§ **EXERCISE DETAILS**:
Retype only the lines that run from the top of the material below to the line bearing "camera: 125 degrees right, 10 degrees up", inclusive, and keep the pictures out.

§ **DATA PROVIDED**:
------------------------------------------------

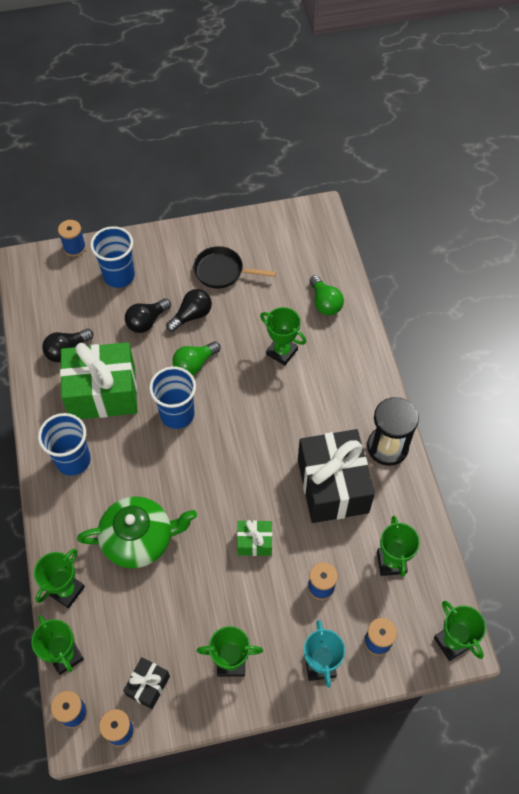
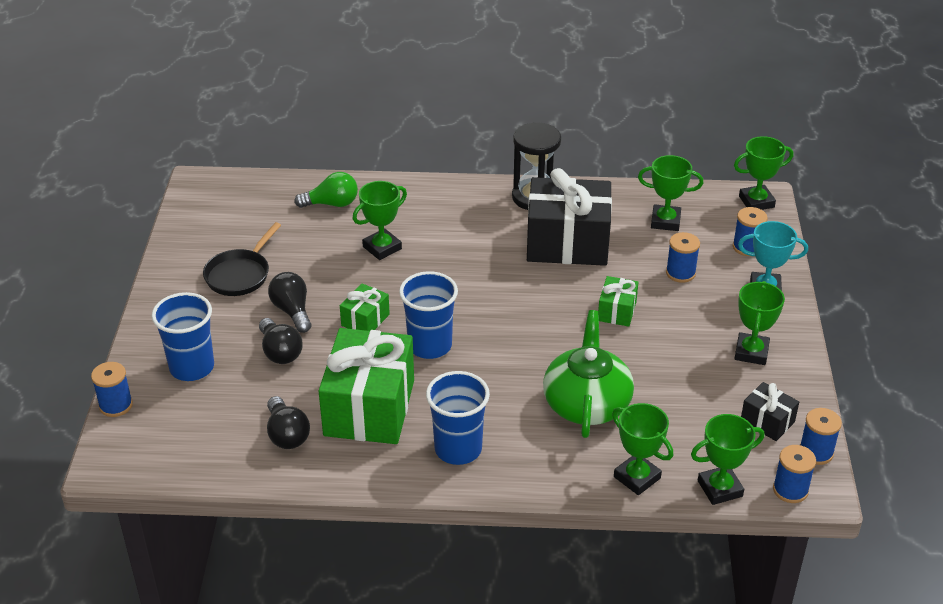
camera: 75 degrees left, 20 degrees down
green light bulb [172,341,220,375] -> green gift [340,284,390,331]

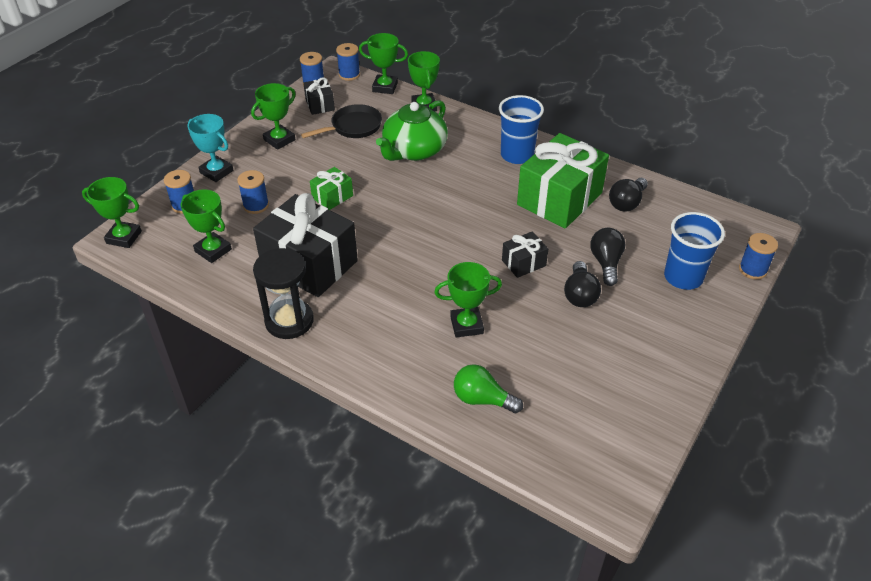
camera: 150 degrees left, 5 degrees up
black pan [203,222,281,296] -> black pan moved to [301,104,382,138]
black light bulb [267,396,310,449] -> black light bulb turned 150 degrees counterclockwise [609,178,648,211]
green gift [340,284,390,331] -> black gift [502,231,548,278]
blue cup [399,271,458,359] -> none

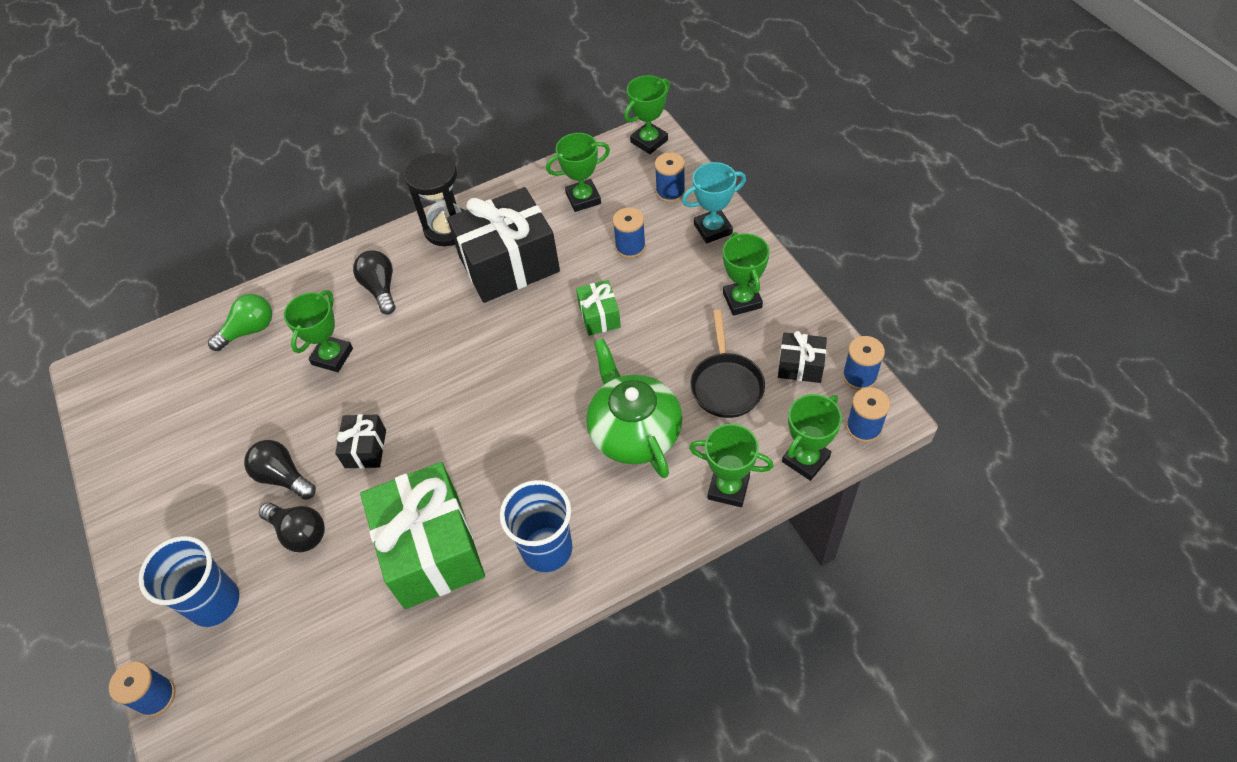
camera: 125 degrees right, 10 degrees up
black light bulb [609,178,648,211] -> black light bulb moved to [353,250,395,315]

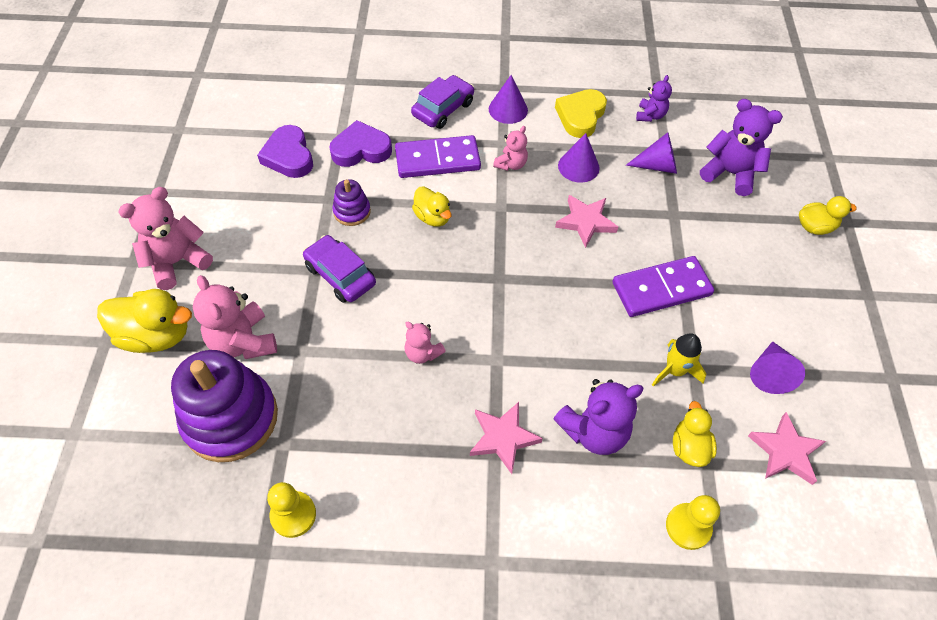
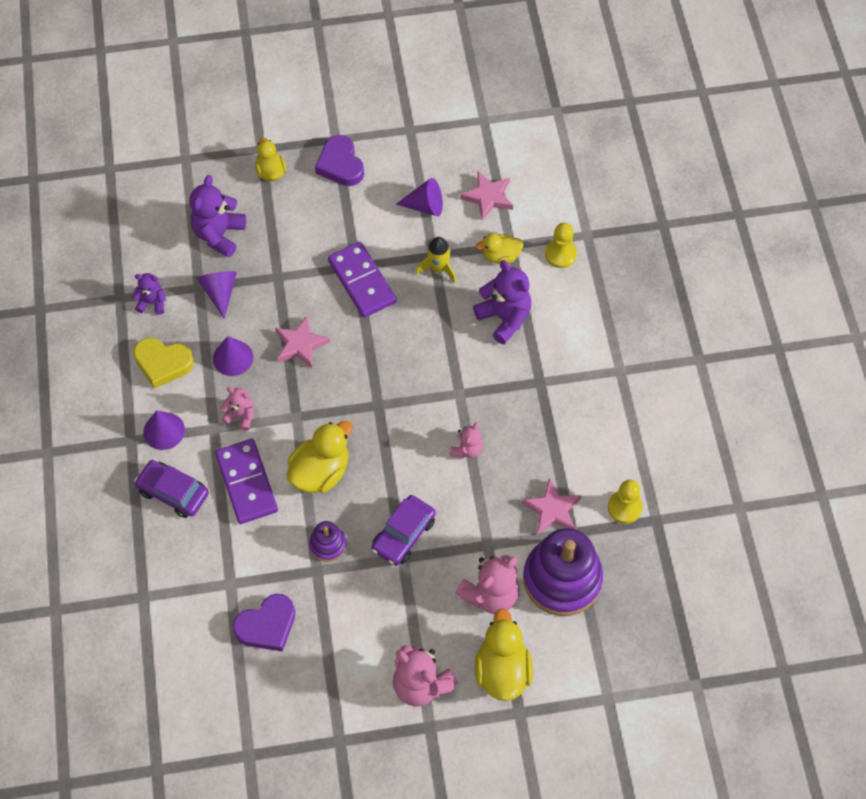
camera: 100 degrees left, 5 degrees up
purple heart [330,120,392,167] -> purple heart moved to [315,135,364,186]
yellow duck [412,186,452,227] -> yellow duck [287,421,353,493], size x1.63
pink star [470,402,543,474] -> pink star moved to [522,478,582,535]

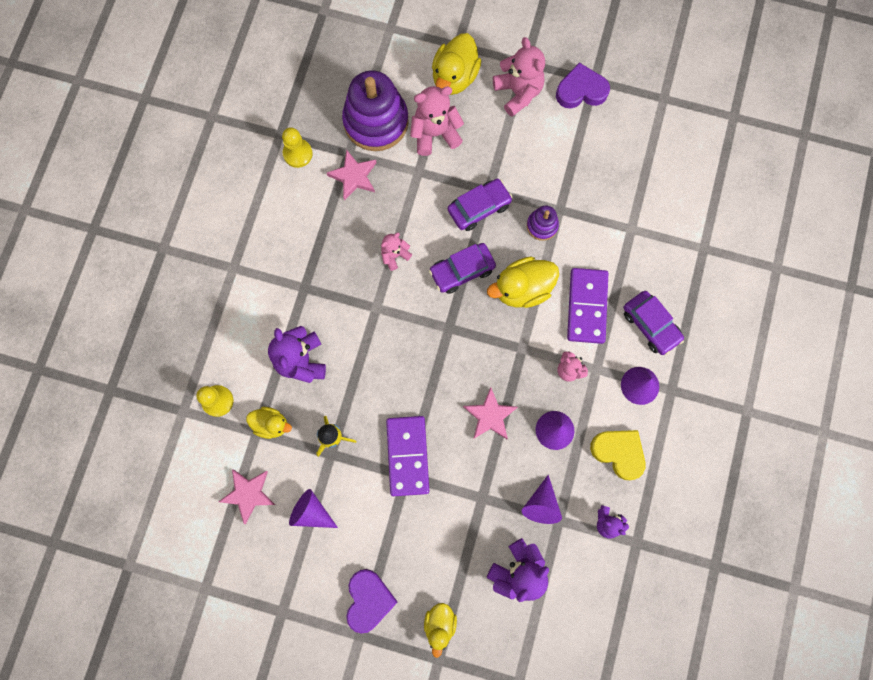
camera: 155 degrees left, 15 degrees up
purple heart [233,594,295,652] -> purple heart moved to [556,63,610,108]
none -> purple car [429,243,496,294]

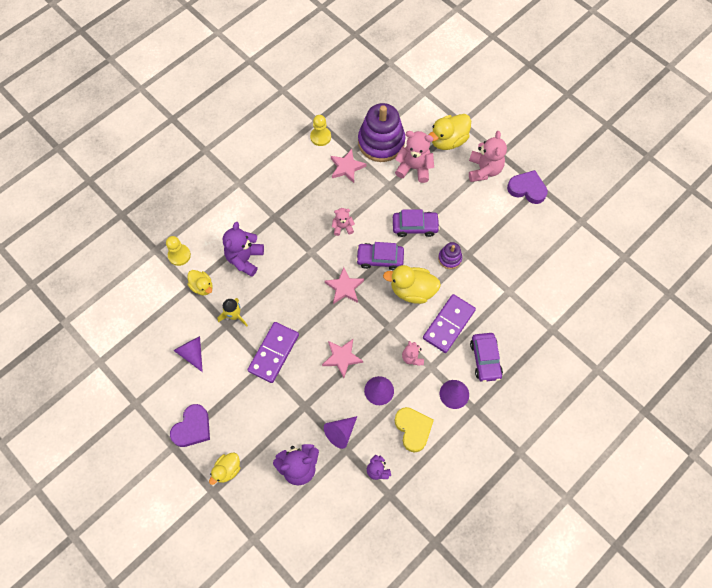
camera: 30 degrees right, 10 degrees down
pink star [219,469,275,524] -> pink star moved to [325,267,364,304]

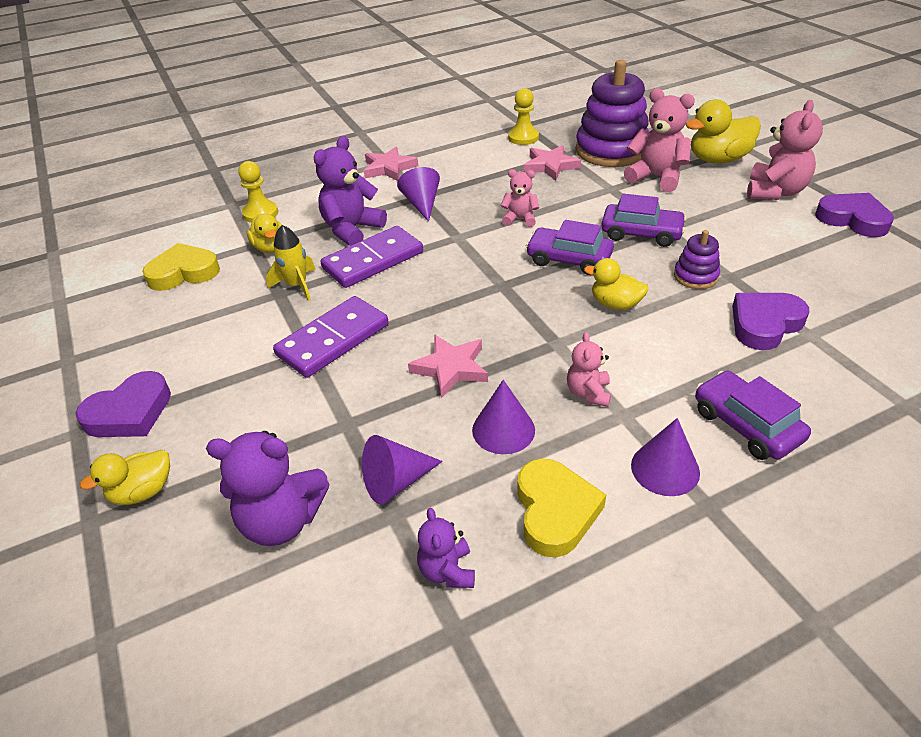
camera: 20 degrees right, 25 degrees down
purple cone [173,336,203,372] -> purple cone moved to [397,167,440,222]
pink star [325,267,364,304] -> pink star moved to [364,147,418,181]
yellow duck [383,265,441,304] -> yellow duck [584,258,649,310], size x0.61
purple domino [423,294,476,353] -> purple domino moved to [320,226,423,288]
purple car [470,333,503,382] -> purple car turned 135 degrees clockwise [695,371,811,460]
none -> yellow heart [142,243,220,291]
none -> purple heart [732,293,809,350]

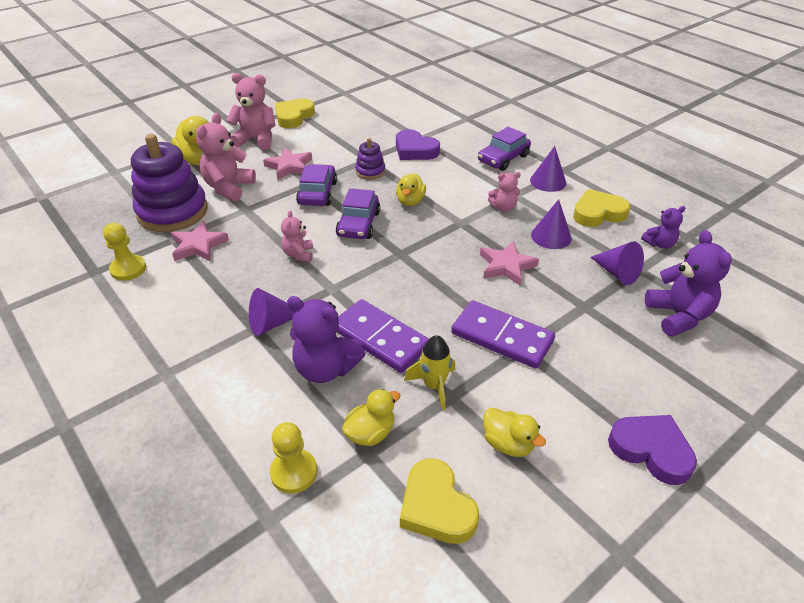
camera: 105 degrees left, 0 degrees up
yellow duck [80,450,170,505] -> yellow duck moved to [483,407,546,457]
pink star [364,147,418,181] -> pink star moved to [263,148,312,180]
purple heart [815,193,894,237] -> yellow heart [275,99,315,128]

------------------------------------------------

§ **RESULT FOR THIS TASK**:
camera: 75 degrees left, 20 degrees down
green light bulb [172,341,220,375] -> green gift [340,284,390,331]

camera: 150 degrees left, 5 degrees up
black pan [203,222,281,296] -> black pan moved to [301,104,382,138]
black light bulb [267,396,310,449] -> black light bulb turned 150 degrees counterclockwise [609,178,648,211]
green gift [340,284,390,331] -> black gift [502,231,548,278]
blue cup [399,271,458,359] -> none

camera: 125 degrees right, 10 degrees up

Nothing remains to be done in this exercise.